**Goal of the exercise:**
Copy every line from the records that holds the word "change".

(Object transformation records)
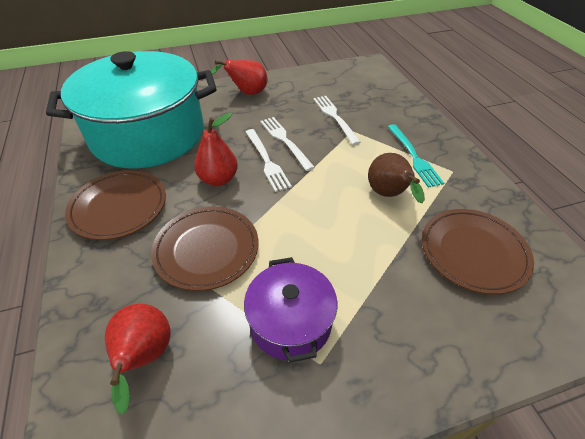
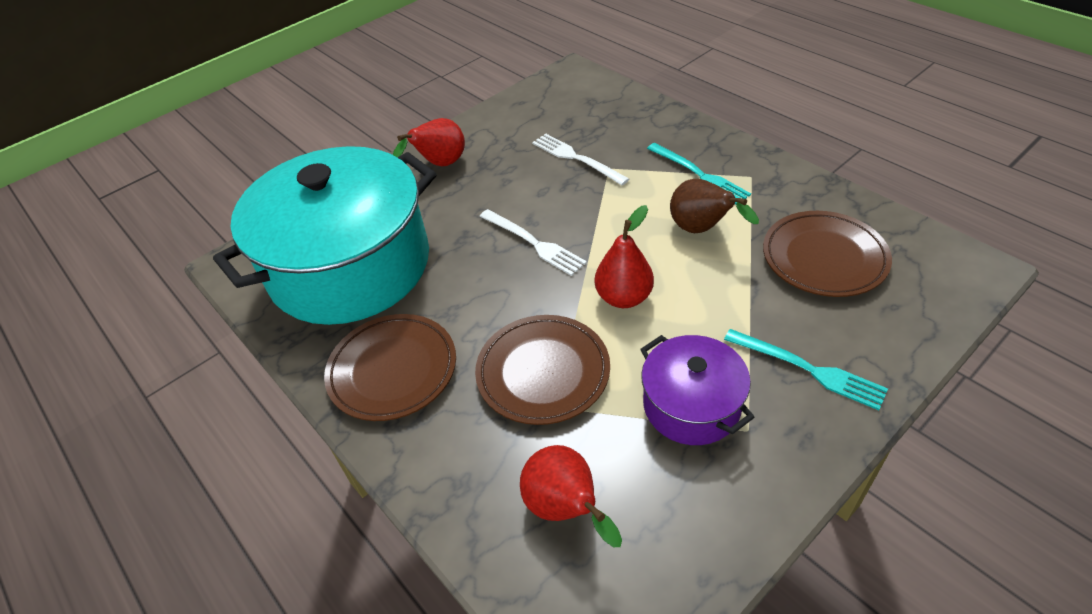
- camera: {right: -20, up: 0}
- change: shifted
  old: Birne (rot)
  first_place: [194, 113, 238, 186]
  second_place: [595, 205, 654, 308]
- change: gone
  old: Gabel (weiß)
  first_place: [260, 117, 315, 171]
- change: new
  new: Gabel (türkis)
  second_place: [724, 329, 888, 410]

**Output of the task:**
- change: shifted
- change: gone
- change: new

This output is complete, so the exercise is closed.